» Task to complete:
Include the line with "op=exchanged; was=red stacking" and every line before it in the entries below, echoed exactly, but not the pictures.

Spatial reasoning data:
————————

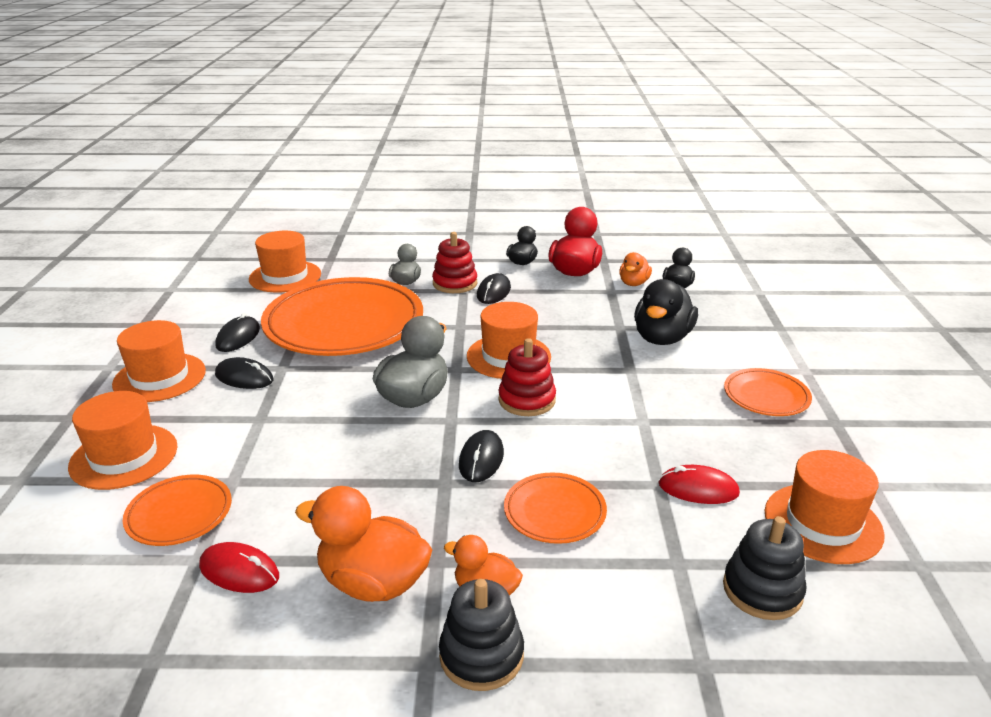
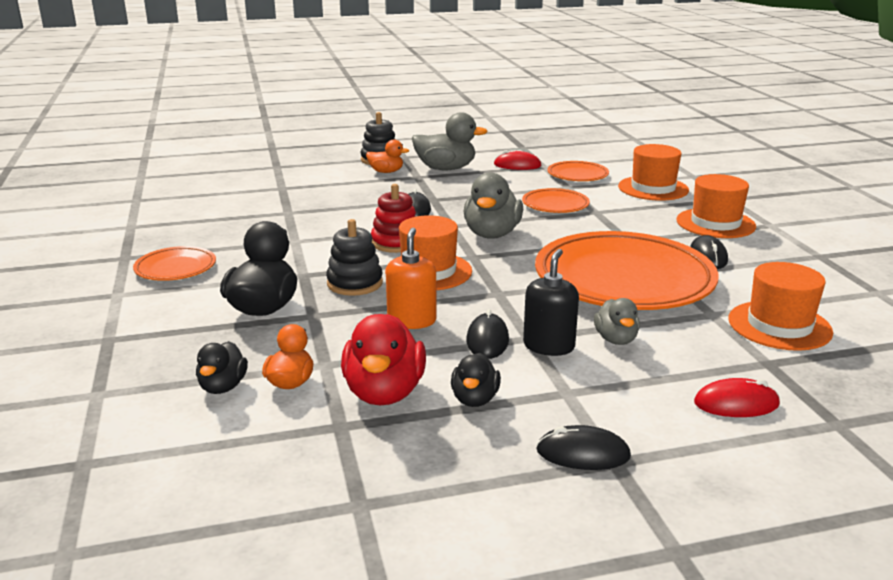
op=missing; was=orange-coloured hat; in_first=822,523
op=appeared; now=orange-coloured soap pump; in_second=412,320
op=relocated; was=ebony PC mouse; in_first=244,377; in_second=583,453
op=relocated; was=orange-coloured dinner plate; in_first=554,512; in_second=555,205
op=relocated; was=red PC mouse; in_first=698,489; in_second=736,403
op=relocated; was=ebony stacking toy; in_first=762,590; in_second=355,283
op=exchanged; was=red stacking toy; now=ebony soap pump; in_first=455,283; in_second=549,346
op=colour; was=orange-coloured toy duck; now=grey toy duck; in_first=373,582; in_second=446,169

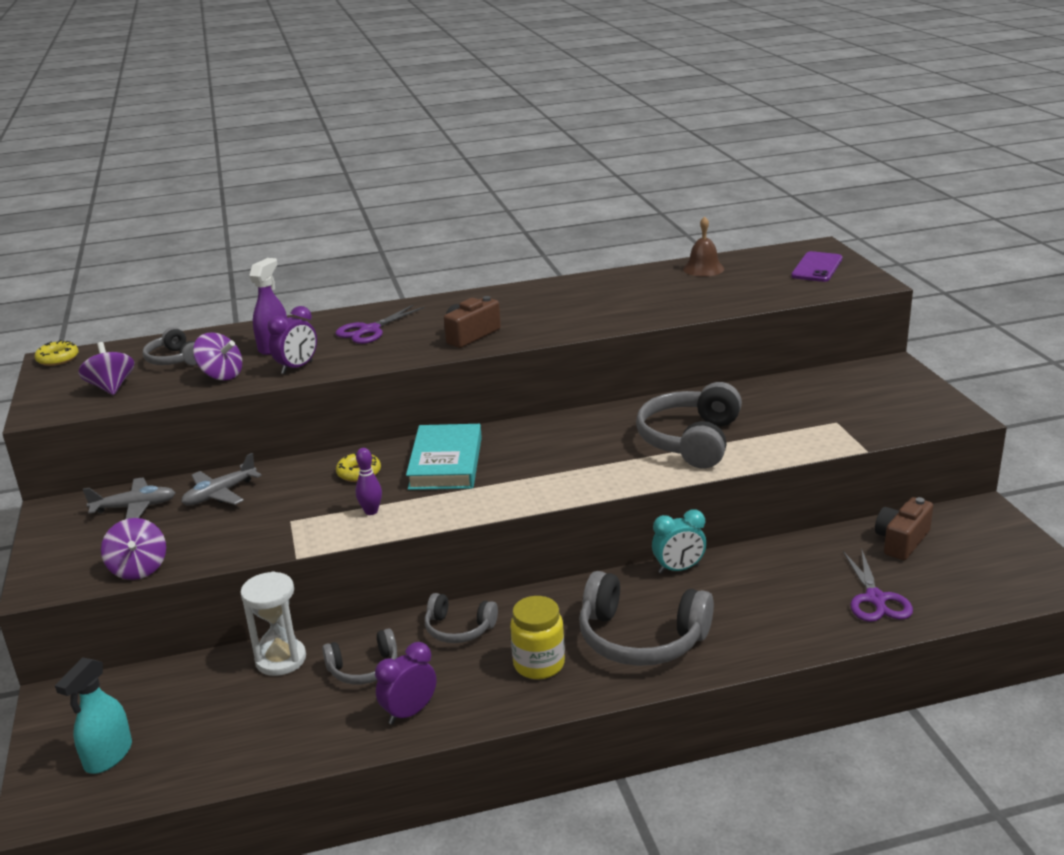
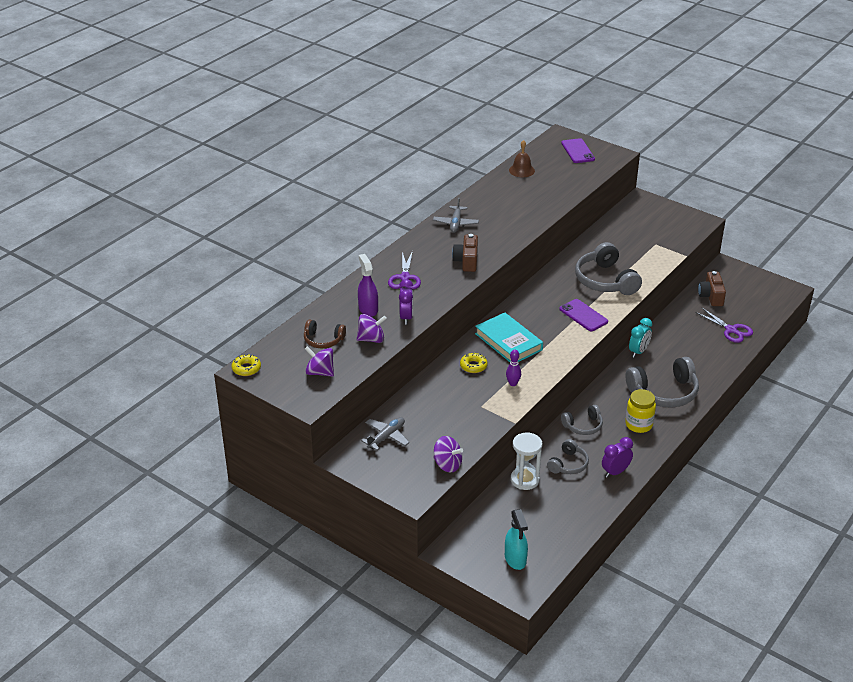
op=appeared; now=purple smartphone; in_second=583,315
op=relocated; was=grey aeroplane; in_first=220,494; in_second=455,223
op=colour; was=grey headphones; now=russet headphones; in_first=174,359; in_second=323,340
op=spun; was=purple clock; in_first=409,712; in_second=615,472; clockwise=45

————————

» Expected output:
op=missing; was=orange-coloured hat; in_first=822,523
op=appeared; now=orange-coloured soap pump; in_second=412,320
op=relocated; was=ebony PC mouse; in_first=244,377; in_second=583,453
op=relocated; was=orange-coloured dinner plate; in_first=554,512; in_second=555,205
op=relocated; was=red PC mouse; in_first=698,489; in_second=736,403
op=relocated; was=ebony stacking toy; in_first=762,590; in_second=355,283
op=exchanged; was=red stacking toy; now=ebony soap pump; in_first=455,283; in_second=549,346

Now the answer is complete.